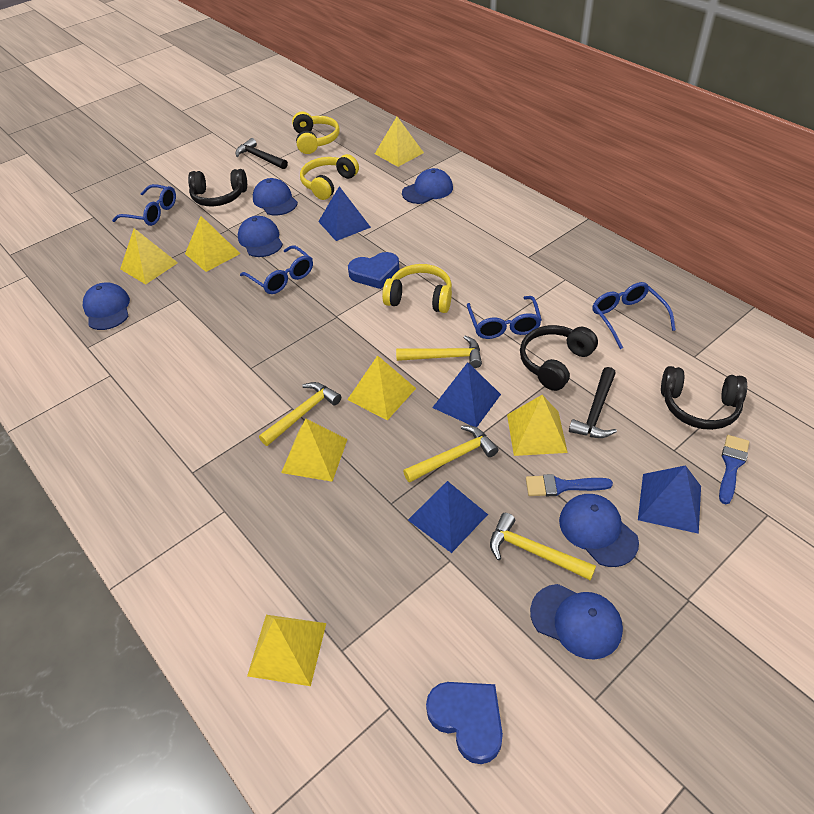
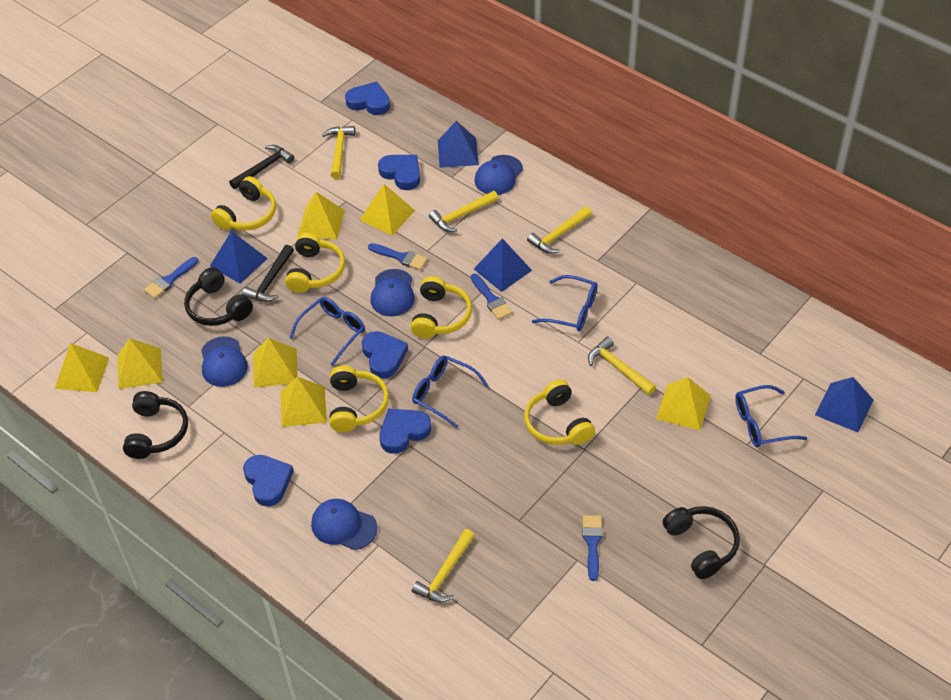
blue brush: 2 -> 4
blue cap: 6 -> 4
blue heart: 2 -> 5
yellow hammer: 4 -> 5
yellow headphones: 3 -> 5

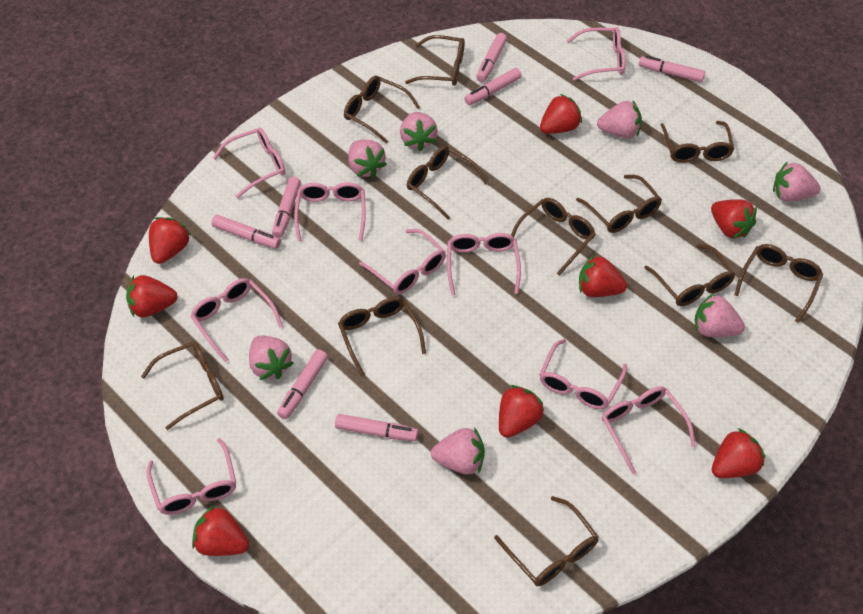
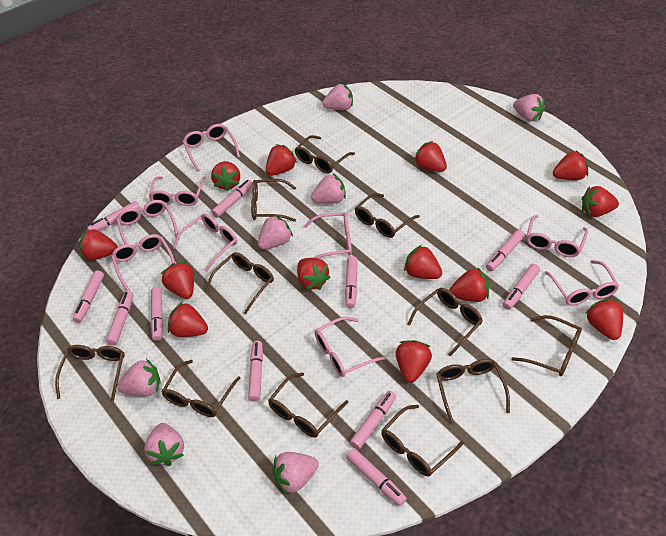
pink marker: 7 -> 11
red strawberry: 8 -> 13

▶ WHAT YOU WILL DO:
Starting with the line that contains "blue heart: 2 -> 5", print every remaining line of the records above, exactly as it stands. Do not print the pictures.

▶ RESULT FOR THIS TASK:
blue heart: 2 -> 5
yellow hammer: 4 -> 5
yellow headphones: 3 -> 5

pink marker: 7 -> 11
red strawberry: 8 -> 13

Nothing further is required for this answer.